Materials provided:
* * * * * * *
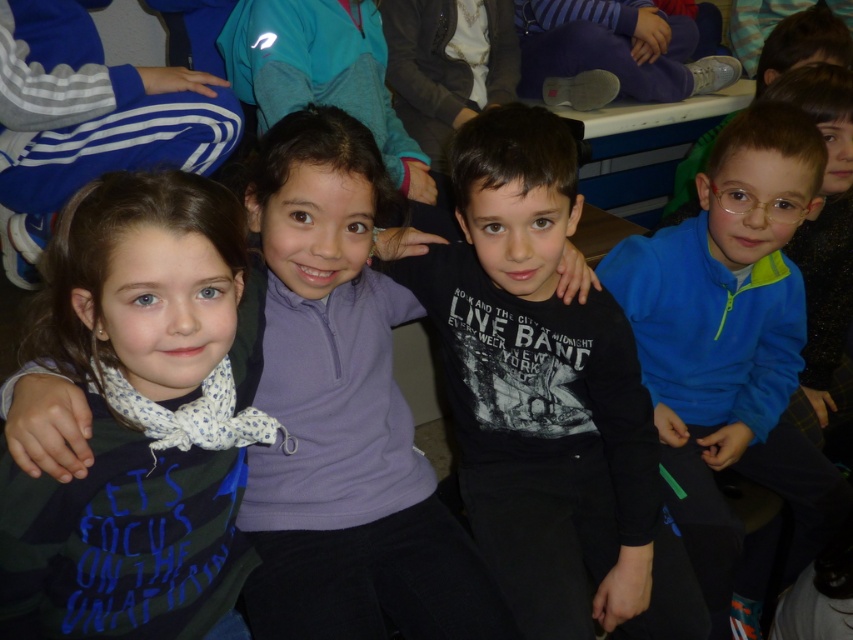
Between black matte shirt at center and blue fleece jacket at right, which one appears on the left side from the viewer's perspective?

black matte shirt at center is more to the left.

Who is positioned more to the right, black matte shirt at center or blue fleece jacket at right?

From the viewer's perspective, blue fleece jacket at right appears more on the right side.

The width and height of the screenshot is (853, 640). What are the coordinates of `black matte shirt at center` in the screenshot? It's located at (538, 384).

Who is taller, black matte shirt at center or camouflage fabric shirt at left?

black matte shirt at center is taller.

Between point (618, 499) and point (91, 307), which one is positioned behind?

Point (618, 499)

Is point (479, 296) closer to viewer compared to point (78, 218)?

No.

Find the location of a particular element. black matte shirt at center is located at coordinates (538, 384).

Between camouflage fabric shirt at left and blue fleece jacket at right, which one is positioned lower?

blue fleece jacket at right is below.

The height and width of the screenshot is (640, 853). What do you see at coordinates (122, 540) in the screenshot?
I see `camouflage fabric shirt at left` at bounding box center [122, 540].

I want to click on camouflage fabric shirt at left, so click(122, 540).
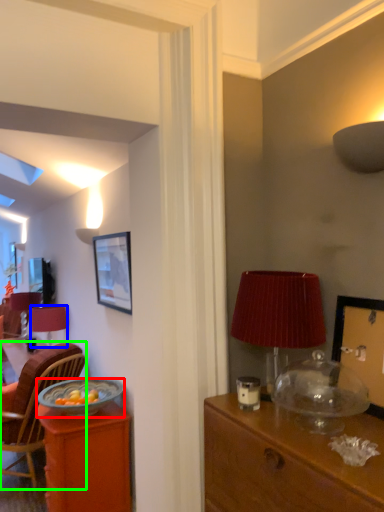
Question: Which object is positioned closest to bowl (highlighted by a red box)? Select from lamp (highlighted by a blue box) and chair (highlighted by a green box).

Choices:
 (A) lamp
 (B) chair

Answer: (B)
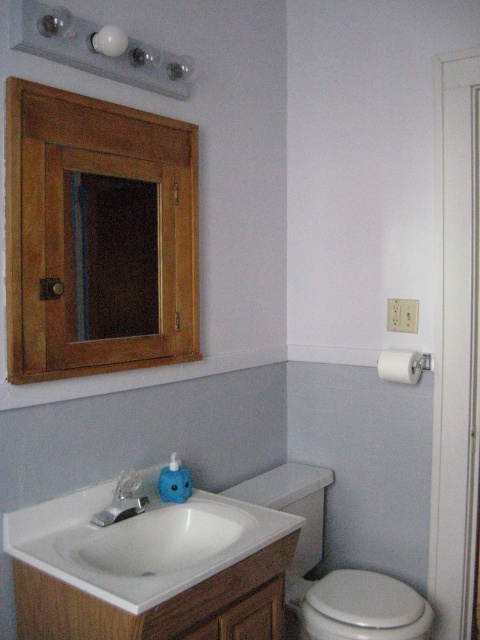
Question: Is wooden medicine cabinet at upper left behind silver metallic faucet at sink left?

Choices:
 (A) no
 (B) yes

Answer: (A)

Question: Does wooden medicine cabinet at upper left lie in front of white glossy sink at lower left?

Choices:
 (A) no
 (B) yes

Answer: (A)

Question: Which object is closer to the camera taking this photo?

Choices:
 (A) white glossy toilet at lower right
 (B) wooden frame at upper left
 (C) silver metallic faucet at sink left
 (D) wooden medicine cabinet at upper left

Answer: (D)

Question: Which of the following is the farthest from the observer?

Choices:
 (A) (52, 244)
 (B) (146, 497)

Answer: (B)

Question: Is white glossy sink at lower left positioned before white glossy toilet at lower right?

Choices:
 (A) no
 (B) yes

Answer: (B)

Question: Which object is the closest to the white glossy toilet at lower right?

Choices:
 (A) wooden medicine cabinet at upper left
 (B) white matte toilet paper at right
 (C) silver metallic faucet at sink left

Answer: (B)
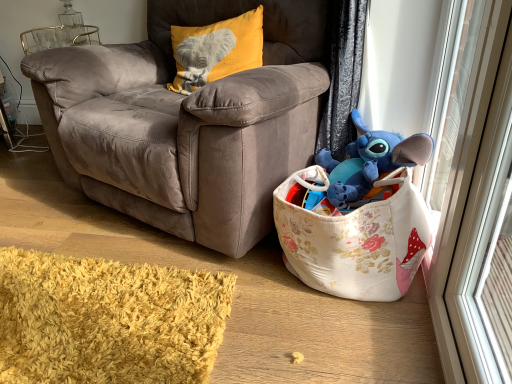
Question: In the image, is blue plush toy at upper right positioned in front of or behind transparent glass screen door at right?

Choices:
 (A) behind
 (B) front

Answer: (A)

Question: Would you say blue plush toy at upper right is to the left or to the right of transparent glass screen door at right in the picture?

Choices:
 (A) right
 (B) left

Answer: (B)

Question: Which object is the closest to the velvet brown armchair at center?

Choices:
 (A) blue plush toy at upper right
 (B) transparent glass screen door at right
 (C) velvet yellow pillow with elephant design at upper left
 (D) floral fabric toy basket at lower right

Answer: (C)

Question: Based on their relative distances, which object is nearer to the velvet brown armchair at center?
* * * * * * *
Exercise aim: Please count the lines in the listing above that contain the word "toilet" and give only that number.

Output of the exercise: 4